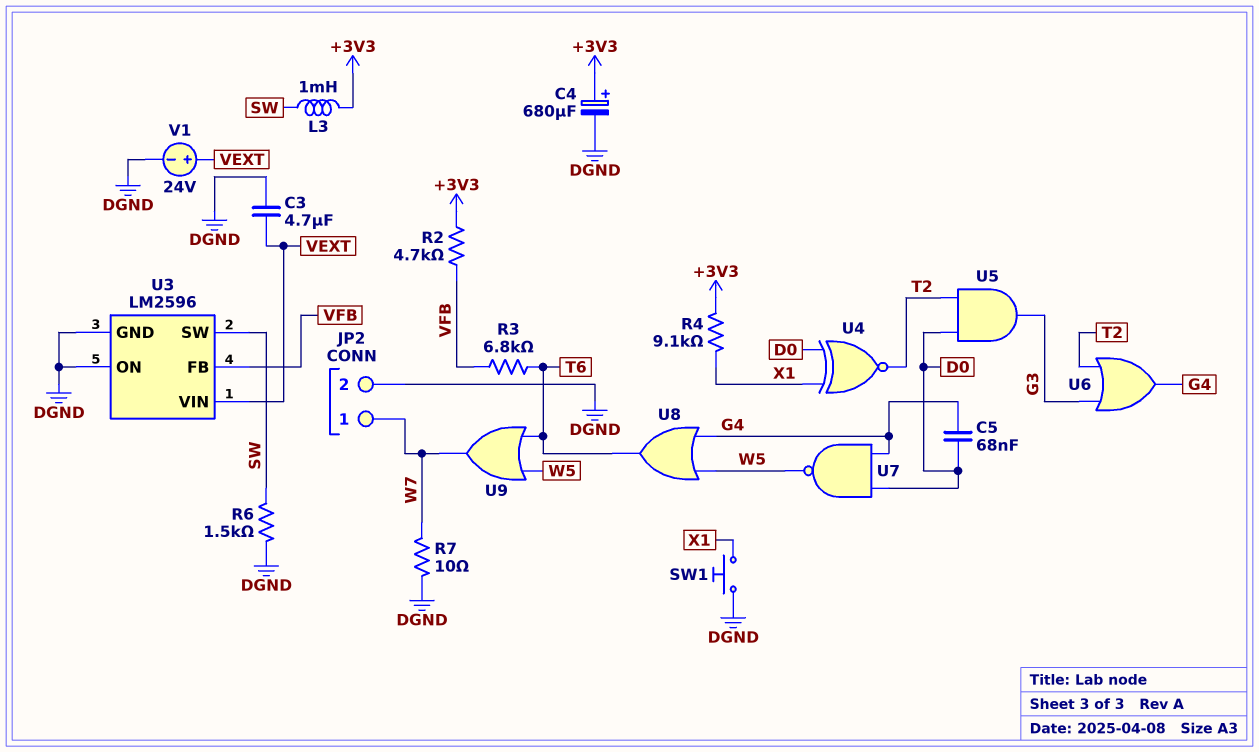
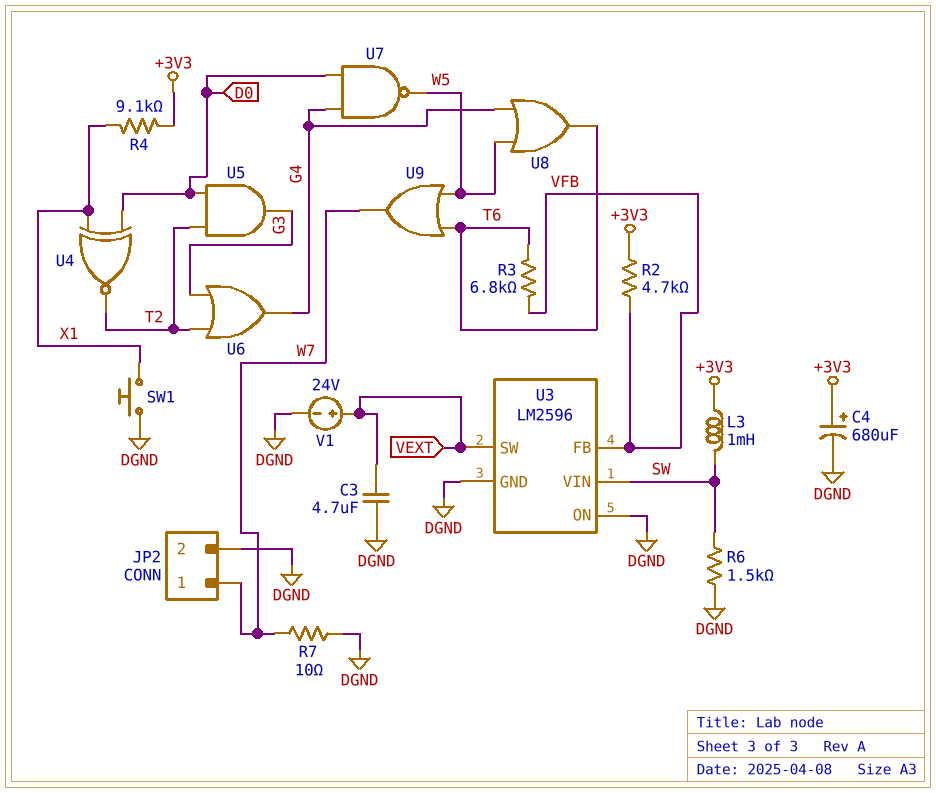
C5: 68nF (D0, G4) -> none
U3 pin SW: SW -> VEXT
U3 pin VIN: VEXT -> SW

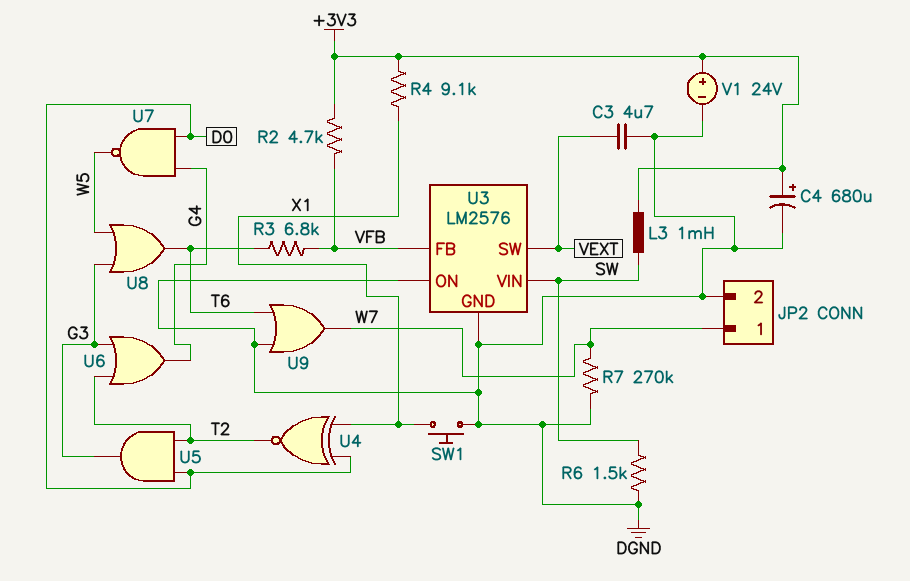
R7: 10 (DGND, W7) -> 270k (DGND, W7)
U3: LM2596 -> LM2576
U8: OR (in G4, in W5, out T6) -> OR (in G3, in W5, out T6)
U9: OR (in T6, in W5, out W7) -> OR (in DGND, in T6, out W7)
V1: 24V (plus VEXT, minus DGND) -> 24V (plus +3V3, minus DGND)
════════════════════
* [Problem to work on]: All that is wanted is the lines from the one holding "U3 pin SW: SW -> VEXT" through the end of the material, duplicated exactly, with no pictures.

* [Answer to this exercise]:
U3 pin SW: SW -> VEXT
U3 pin VIN: VEXT -> SW

R7: 10 (DGND, W7) -> 270k (DGND, W7)
U3: LM2596 -> LM2576
U8: OR (in G4, in W5, out T6) -> OR (in G3, in W5, out T6)
U9: OR (in T6, in W5, out W7) -> OR (in DGND, in T6, out W7)
V1: 24V (plus VEXT, minus DGND) -> 24V (plus +3V3, minus DGND)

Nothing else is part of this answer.